▶ **Problem statement**:
The answer must be every line of the records below that contains the word "headphones".

▶ **The data**:
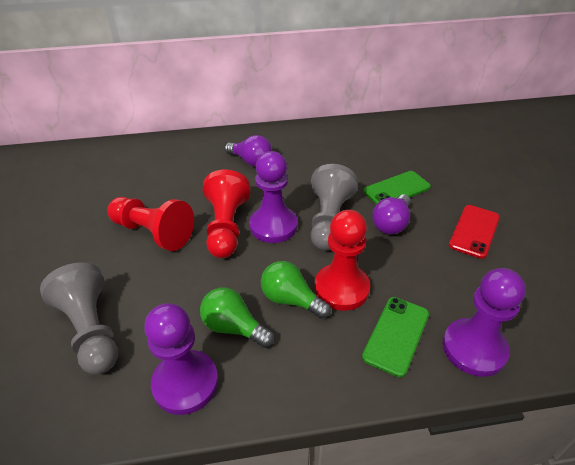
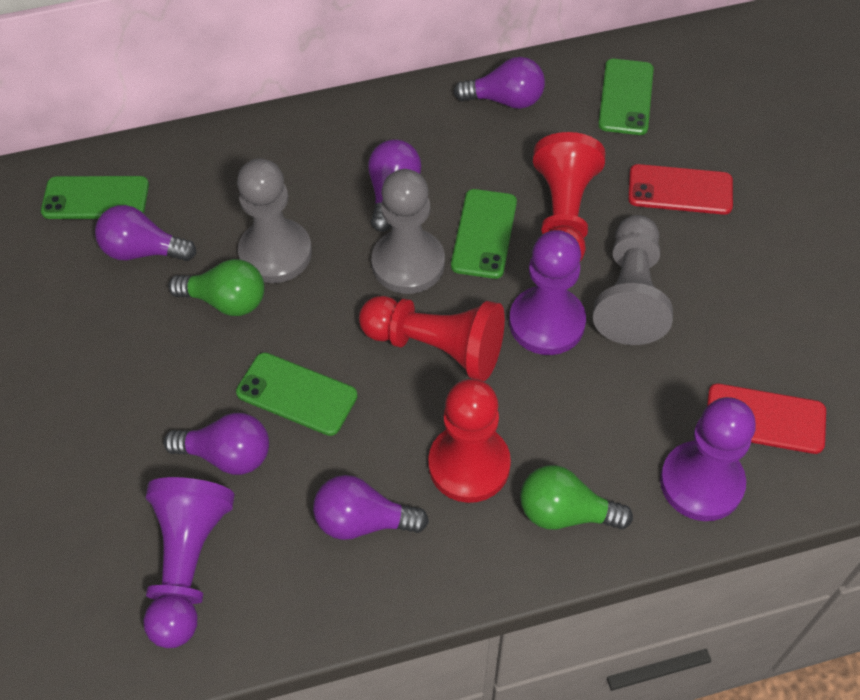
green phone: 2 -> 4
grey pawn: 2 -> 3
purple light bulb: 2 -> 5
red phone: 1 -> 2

* * *

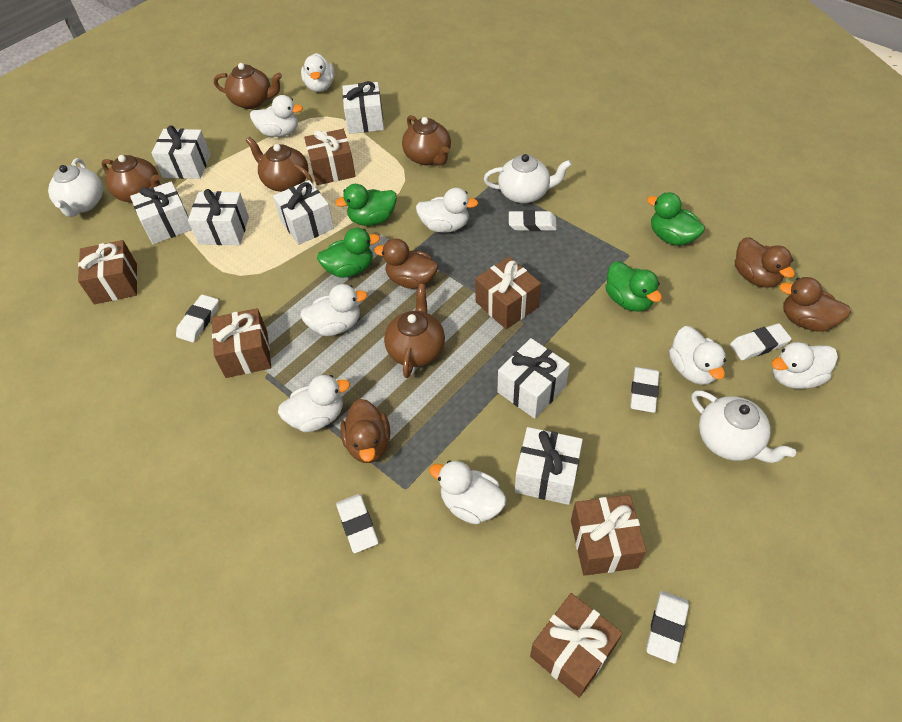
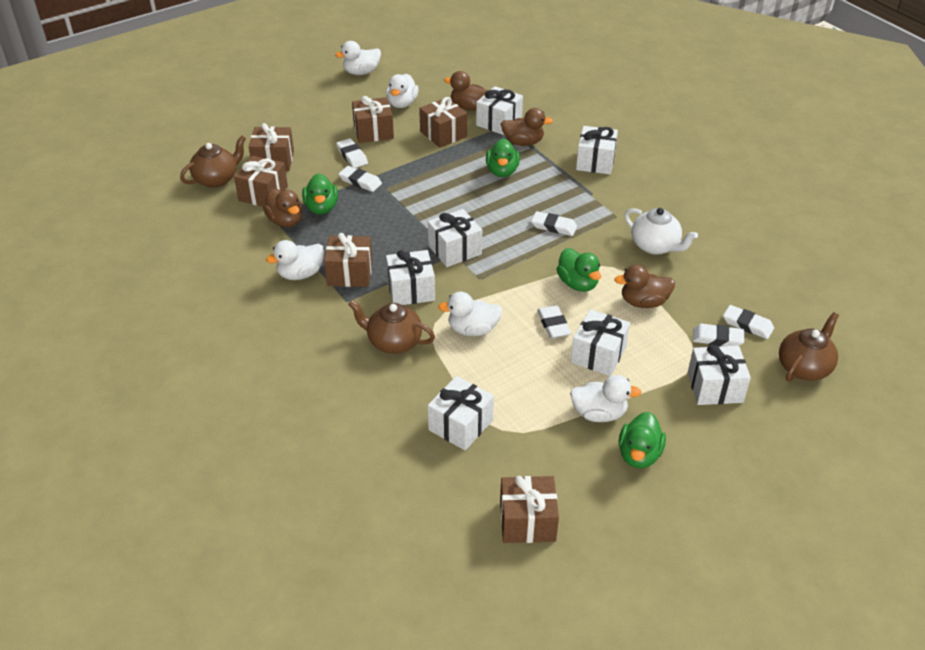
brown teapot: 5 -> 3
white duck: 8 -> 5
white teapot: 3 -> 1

* * *

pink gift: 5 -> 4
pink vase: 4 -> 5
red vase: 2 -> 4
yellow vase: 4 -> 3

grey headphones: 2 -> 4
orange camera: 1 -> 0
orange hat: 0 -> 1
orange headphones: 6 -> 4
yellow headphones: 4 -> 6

▶ **Solution for this task**:
grey headphones: 2 -> 4
orange headphones: 6 -> 4
yellow headphones: 4 -> 6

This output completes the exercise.